Records for the task:
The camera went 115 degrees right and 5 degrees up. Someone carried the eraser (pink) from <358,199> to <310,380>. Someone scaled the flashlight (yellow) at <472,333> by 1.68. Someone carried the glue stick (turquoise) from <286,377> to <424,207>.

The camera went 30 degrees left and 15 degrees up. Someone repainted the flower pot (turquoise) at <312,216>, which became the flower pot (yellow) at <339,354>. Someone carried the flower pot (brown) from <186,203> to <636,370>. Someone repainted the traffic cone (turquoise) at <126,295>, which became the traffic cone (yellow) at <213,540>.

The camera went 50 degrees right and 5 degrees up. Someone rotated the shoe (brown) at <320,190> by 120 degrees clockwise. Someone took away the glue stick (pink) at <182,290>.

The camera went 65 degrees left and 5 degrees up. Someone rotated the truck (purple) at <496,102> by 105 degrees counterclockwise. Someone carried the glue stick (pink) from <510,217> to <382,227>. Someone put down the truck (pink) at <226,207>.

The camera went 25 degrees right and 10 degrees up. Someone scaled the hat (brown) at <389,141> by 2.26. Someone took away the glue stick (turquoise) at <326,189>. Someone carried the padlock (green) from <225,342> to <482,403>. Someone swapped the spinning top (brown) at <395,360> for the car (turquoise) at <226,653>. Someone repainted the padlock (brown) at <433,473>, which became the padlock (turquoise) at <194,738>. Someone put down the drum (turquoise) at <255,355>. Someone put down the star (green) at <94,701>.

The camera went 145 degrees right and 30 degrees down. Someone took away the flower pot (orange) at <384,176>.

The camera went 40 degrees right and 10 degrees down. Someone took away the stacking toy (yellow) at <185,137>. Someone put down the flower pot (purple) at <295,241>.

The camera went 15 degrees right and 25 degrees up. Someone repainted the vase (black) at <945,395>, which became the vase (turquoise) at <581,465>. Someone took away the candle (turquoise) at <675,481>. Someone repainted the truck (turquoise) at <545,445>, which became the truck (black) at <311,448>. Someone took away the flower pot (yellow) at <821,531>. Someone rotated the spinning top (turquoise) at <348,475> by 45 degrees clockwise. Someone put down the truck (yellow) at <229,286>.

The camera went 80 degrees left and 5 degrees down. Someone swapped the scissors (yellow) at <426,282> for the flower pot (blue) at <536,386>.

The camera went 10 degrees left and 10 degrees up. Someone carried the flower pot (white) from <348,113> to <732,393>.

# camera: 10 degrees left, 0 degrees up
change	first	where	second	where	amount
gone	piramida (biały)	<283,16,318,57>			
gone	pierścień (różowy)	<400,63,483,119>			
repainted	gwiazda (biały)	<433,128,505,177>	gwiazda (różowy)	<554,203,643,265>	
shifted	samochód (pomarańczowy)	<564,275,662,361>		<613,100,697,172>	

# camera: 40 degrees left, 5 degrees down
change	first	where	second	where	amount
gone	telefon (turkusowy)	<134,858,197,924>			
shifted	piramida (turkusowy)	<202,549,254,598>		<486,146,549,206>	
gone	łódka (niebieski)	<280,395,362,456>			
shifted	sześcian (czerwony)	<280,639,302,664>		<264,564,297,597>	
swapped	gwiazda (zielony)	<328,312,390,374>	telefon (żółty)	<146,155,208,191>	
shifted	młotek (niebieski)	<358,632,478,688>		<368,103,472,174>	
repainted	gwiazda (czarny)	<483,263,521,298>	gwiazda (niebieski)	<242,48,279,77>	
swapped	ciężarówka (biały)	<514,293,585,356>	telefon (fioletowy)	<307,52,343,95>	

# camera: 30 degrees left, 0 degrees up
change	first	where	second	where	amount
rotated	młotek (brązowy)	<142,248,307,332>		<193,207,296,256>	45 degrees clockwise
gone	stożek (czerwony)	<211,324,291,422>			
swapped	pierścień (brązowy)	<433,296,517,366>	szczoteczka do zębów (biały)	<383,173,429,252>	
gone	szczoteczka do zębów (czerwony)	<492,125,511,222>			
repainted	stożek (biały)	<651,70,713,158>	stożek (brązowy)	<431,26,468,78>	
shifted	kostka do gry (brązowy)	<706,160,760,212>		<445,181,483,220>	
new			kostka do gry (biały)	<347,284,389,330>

What is required:
Could you please find every line of the listing above holding the string "różowy" and copy it?

Completed exercise:
gone	pierścień (różowy)	<400,63,483,119>			
repainted	gwiazda (biały)	<433,128,505,177>	gwiazda (różowy)	<554,203,643,265>	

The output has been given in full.